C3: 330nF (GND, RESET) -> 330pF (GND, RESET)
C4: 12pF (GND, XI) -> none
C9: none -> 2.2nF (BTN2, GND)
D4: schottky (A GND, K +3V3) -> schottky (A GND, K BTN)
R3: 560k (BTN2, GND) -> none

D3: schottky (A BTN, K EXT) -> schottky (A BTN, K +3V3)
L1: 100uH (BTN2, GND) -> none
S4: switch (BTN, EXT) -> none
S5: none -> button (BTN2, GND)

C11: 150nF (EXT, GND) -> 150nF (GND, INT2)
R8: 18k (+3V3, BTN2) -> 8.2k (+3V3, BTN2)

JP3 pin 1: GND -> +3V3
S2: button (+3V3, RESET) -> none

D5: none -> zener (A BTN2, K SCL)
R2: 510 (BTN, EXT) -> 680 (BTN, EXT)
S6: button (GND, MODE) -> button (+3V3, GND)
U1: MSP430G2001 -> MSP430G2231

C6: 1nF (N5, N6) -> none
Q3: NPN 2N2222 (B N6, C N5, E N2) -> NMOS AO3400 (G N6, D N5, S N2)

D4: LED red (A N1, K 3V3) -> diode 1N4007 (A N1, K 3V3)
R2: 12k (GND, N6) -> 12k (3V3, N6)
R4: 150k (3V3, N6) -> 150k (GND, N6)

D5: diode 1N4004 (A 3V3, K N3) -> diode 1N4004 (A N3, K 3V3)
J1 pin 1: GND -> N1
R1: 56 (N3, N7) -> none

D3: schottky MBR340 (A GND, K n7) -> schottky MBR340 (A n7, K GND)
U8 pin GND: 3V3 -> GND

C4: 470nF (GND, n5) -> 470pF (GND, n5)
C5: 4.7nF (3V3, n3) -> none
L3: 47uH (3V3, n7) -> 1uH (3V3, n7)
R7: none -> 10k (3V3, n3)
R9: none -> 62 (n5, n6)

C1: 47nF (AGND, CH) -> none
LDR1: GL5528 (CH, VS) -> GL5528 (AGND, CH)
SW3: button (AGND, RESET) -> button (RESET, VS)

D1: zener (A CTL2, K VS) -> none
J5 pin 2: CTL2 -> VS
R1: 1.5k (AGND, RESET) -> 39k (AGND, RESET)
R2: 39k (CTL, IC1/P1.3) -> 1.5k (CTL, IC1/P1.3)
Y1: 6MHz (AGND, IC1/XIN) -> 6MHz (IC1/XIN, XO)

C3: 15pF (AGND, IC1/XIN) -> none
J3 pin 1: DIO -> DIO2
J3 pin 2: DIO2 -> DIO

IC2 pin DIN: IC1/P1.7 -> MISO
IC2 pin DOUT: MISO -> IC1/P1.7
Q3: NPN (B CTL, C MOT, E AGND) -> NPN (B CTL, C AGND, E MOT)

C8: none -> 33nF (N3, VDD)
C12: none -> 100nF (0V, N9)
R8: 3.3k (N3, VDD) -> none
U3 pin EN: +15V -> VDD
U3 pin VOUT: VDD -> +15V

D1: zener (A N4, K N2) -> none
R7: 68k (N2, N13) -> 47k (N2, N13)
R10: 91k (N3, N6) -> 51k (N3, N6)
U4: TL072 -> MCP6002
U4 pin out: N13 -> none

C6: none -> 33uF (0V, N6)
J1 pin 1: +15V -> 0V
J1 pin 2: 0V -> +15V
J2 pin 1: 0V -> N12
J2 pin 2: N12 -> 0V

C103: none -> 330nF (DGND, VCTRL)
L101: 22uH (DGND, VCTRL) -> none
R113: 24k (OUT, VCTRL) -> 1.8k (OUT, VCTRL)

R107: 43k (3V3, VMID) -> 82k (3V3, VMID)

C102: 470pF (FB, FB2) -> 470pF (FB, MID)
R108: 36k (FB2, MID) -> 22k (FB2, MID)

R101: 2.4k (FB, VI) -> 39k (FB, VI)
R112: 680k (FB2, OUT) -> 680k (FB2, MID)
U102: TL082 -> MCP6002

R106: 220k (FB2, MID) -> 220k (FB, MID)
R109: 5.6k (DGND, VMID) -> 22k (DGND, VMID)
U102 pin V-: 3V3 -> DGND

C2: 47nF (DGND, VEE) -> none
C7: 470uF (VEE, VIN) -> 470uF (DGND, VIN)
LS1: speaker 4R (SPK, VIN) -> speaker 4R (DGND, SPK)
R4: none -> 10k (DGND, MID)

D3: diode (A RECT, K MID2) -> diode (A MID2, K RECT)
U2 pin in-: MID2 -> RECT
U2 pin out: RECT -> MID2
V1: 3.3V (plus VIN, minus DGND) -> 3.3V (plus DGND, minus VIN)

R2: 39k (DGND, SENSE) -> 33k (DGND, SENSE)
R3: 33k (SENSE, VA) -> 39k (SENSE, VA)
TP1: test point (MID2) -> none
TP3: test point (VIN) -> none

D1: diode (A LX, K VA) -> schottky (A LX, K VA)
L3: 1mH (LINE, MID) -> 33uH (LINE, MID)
* * * * * * * * *
**TASK STATEMENT**
Transcribe, with no changes, the listing above from its first line through the line with "U8 pin GND: 3V3 -> GND", including that line, and stop once it is done.

**SOLUTION**
C3: 330nF (GND, RESET) -> 330pF (GND, RESET)
C4: 12pF (GND, XI) -> none
C9: none -> 2.2nF (BTN2, GND)
D4: schottky (A GND, K +3V3) -> schottky (A GND, K BTN)
R3: 560k (BTN2, GND) -> none

D3: schottky (A BTN, K EXT) -> schottky (A BTN, K +3V3)
L1: 100uH (BTN2, GND) -> none
S4: switch (BTN, EXT) -> none
S5: none -> button (BTN2, GND)

C11: 150nF (EXT, GND) -> 150nF (GND, INT2)
R8: 18k (+3V3, BTN2) -> 8.2k (+3V3, BTN2)

JP3 pin 1: GND -> +3V3
S2: button (+3V3, RESET) -> none

D5: none -> zener (A BTN2, K SCL)
R2: 510 (BTN, EXT) -> 680 (BTN, EXT)
S6: button (GND, MODE) -> button (+3V3, GND)
U1: MSP430G2001 -> MSP430G2231

C6: 1nF (N5, N6) -> none
Q3: NPN 2N2222 (B N6, C N5, E N2) -> NMOS AO3400 (G N6, D N5, S N2)

D4: LED red (A N1, K 3V3) -> diode 1N4007 (A N1, K 3V3)
R2: 12k (GND, N6) -> 12k (3V3, N6)
R4: 150k (3V3, N6) -> 150k (GND, N6)

D5: diode 1N4004 (A 3V3, K N3) -> diode 1N4004 (A N3, K 3V3)
J1 pin 1: GND -> N1
R1: 56 (N3, N7) -> none

D3: schottky MBR340 (A GND, K n7) -> schottky MBR340 (A n7, K GND)
U8 pin GND: 3V3 -> GND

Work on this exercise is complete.